### RECORDS PROVIDED
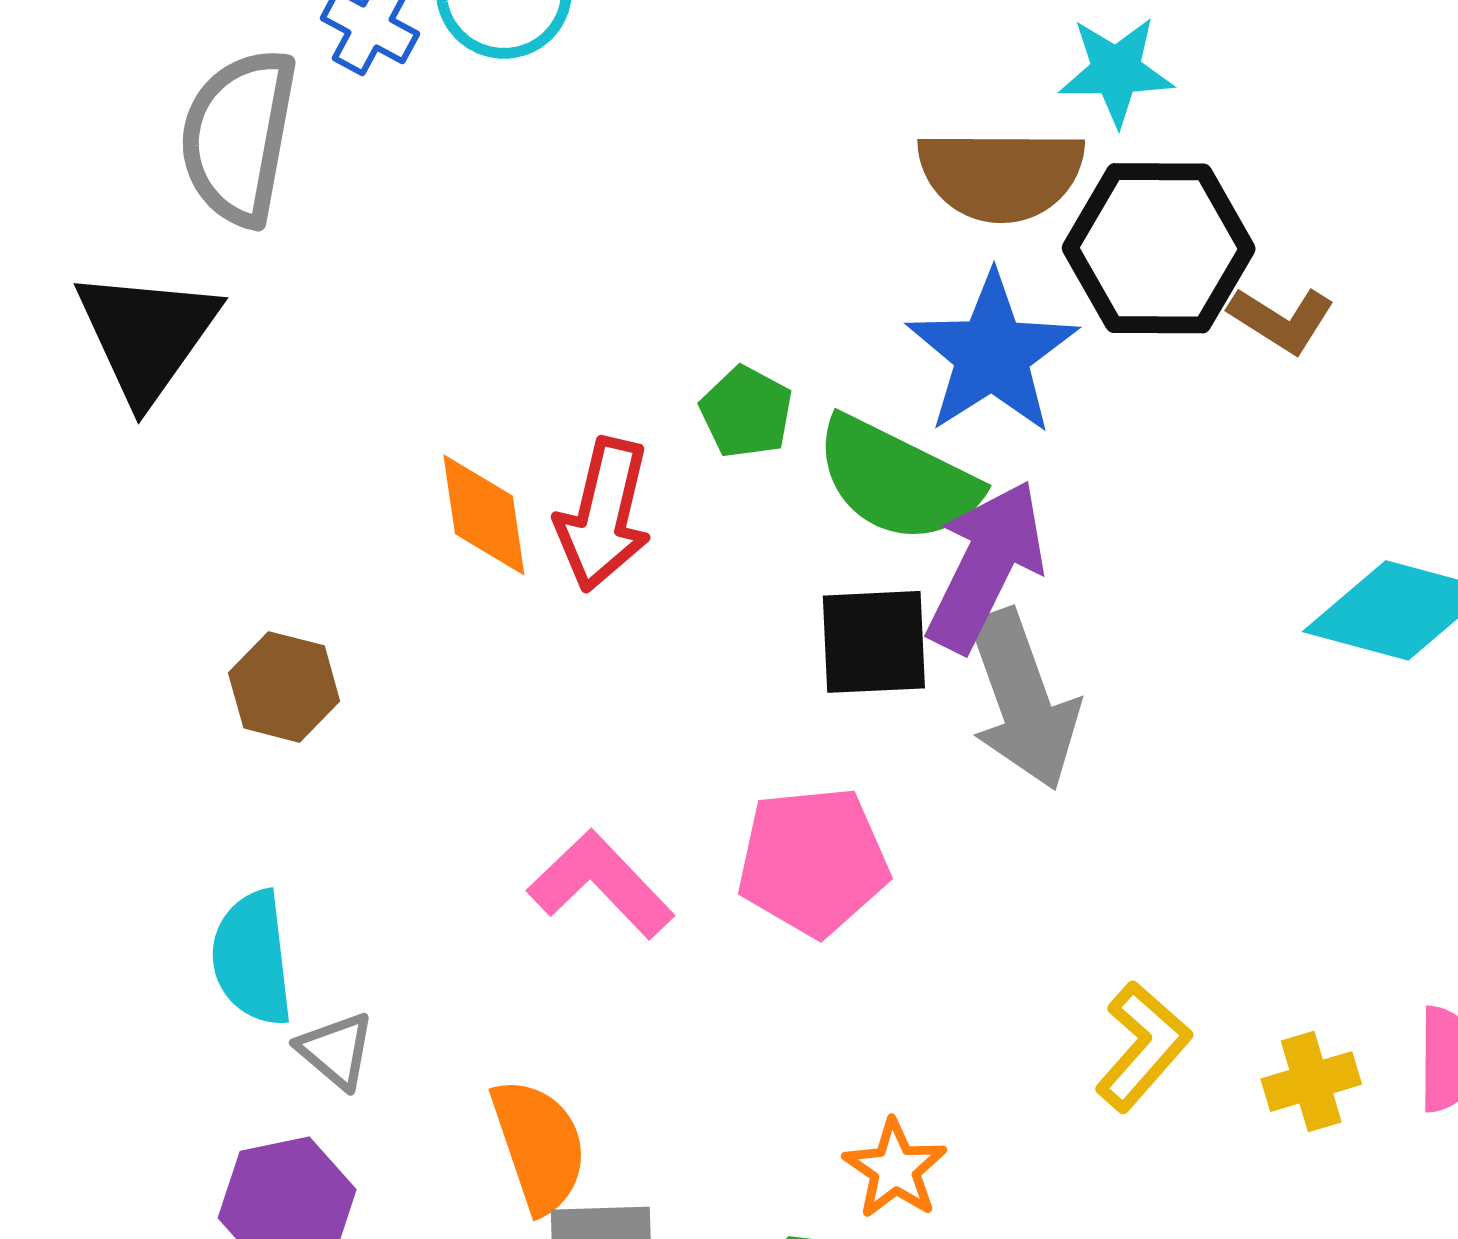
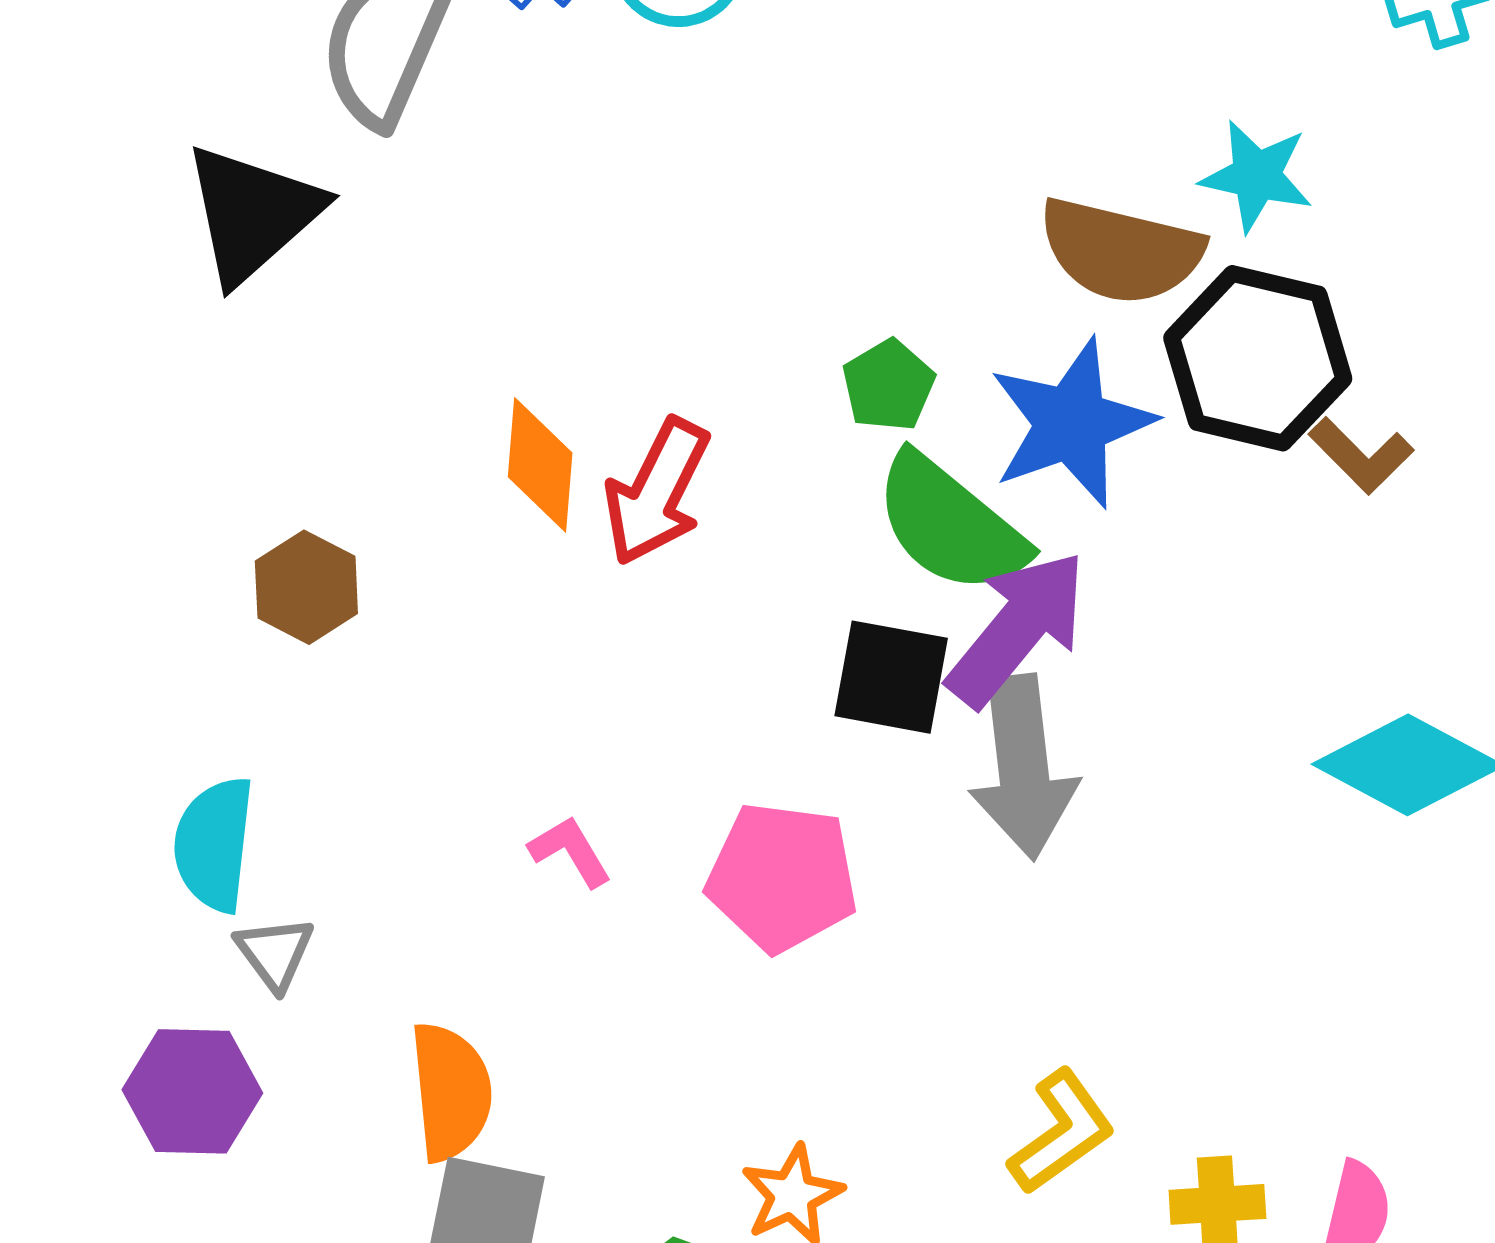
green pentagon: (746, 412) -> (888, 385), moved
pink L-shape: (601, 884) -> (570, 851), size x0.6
--
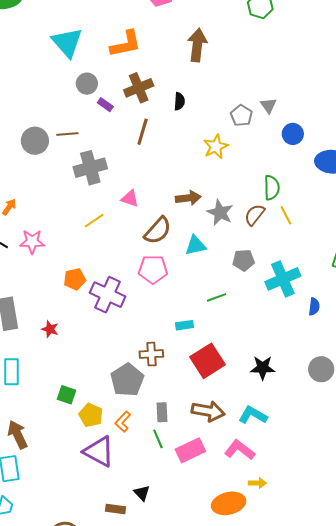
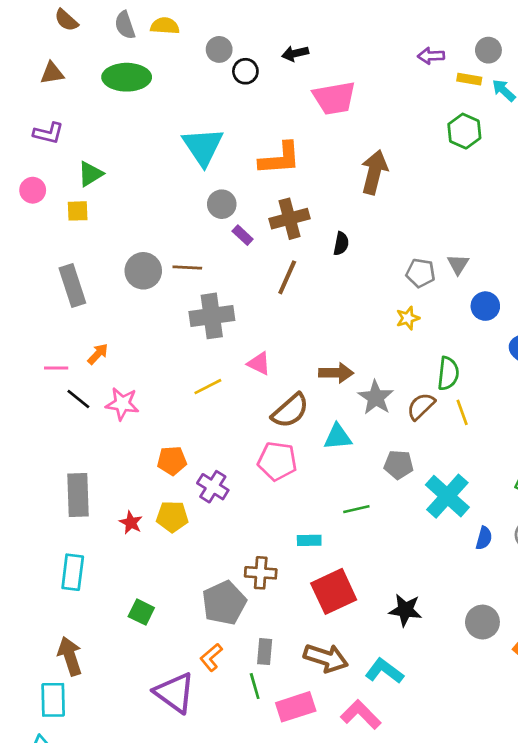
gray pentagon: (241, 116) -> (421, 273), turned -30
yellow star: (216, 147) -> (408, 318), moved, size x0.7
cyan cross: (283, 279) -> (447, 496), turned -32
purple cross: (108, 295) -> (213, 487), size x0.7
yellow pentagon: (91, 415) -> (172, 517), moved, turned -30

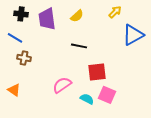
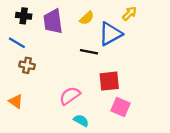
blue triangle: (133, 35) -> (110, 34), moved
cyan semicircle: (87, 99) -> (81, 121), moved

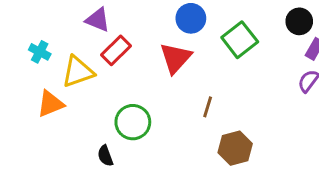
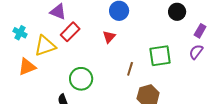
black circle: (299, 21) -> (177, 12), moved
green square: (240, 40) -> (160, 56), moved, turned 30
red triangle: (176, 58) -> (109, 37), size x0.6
---
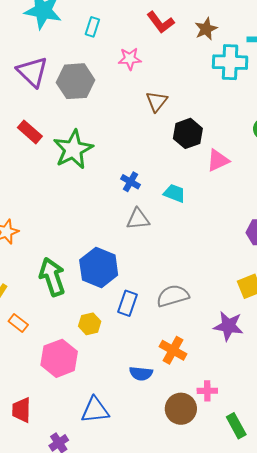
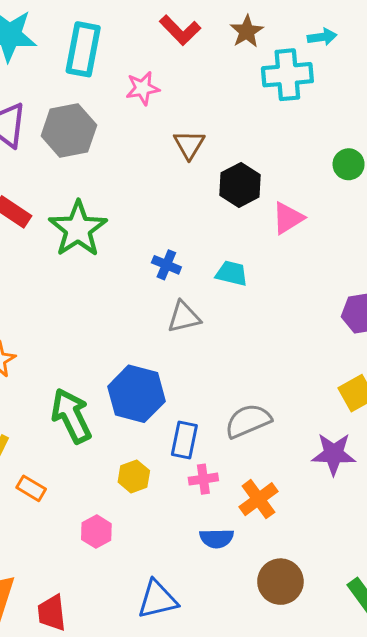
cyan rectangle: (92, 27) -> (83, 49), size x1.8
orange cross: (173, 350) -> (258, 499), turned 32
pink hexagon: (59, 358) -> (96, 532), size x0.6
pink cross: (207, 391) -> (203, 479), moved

### ACTIVITY
Quote the listing above, but only from the line that shows "black circle: (299, 21) -> (177, 12), moved" through the line that shows "red triangle: (176, 58)".

### EXERCISE SOLUTION
black circle: (299, 21) -> (177, 12), moved
green square: (240, 40) -> (160, 56), moved, turned 30
red triangle: (176, 58) -> (109, 37), size x0.6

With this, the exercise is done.